● Aim of the exercise: For each line in the data that includes "phone", make a copy.

START Given data

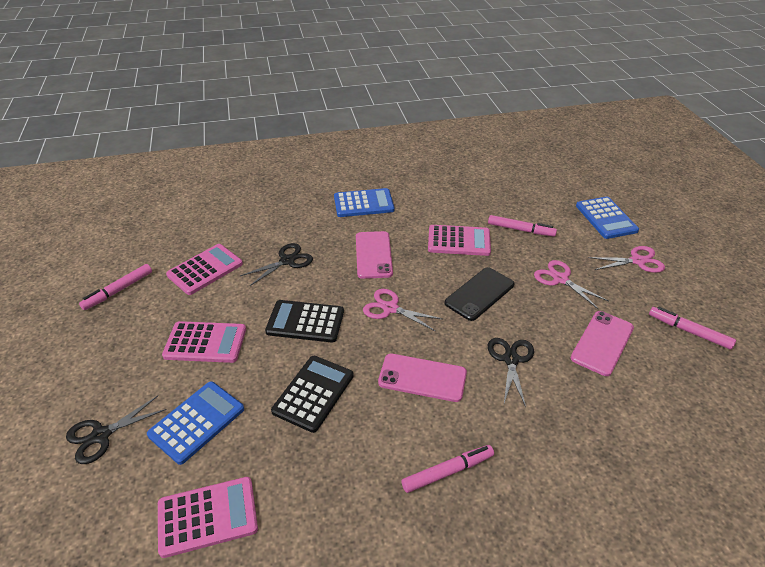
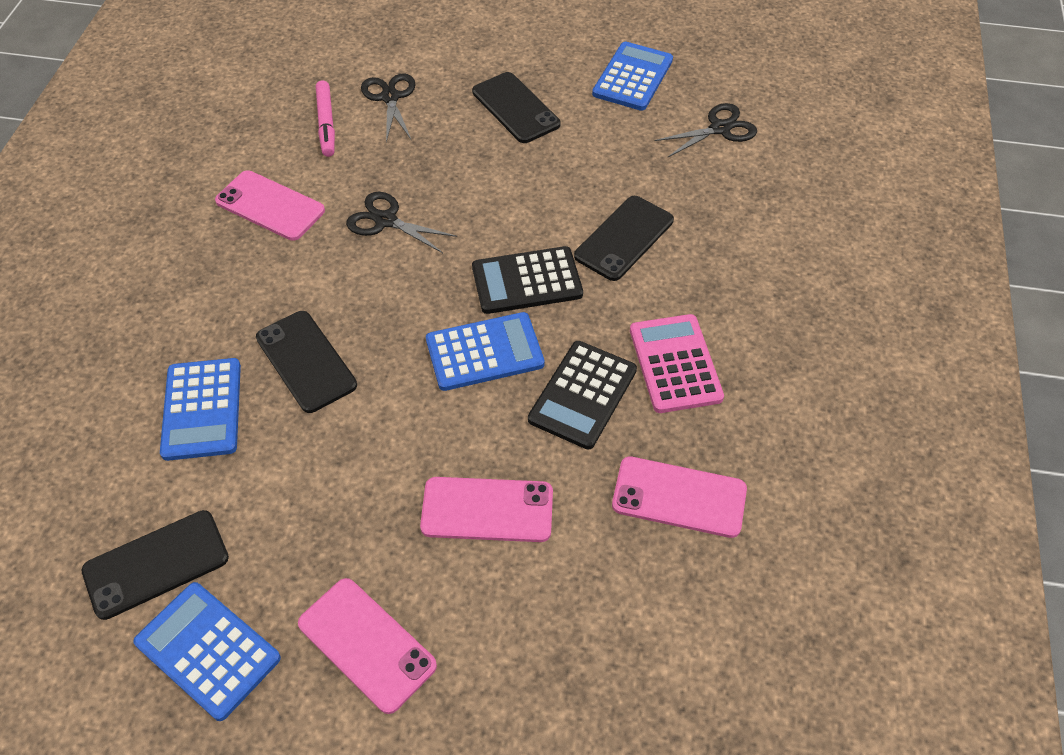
black phone: [445,267,514,321] = 1 -> [82,510,229,620] [256,311,357,413] [472,72,561,143] [574,196,674,281] = 4
blue calculator: [147,381,244,465] [334,188,394,217] [576,197,639,239] = 3 -> [133,582,281,721] [160,358,241,461] [426,312,545,391] [592,41,673,111] = 4
pink calculator: [158,477,258,558] [162,321,246,363] [166,244,243,295] [428,225,491,256] = 4 -> [630,314,724,413] = 1
pink marker: [79,264,152,310] [402,445,494,493] [488,215,557,236] [649,307,736,350] = 4 -> [316,81,335,157] = 1
pink phone: [356,231,393,279] [378,353,467,402] [571,311,634,376] = 3 -> [215,170,325,241] [298,578,437,714] [420,477,553,542] [612,456,747,538] = 4
pink scissors: [363,289,442,331] [534,260,609,309] [588,246,665,273] = 3 -> none = 0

END Given data

● Solution to this exercise:
black phone: [445,267,514,321] = 1 -> [82,510,229,620] [256,311,357,413] [472,72,561,143] [574,196,674,281] = 4
pink phone: [356,231,393,279] [378,353,467,402] [571,311,634,376] = 3 -> [215,170,325,241] [298,578,437,714] [420,477,553,542] [612,456,747,538] = 4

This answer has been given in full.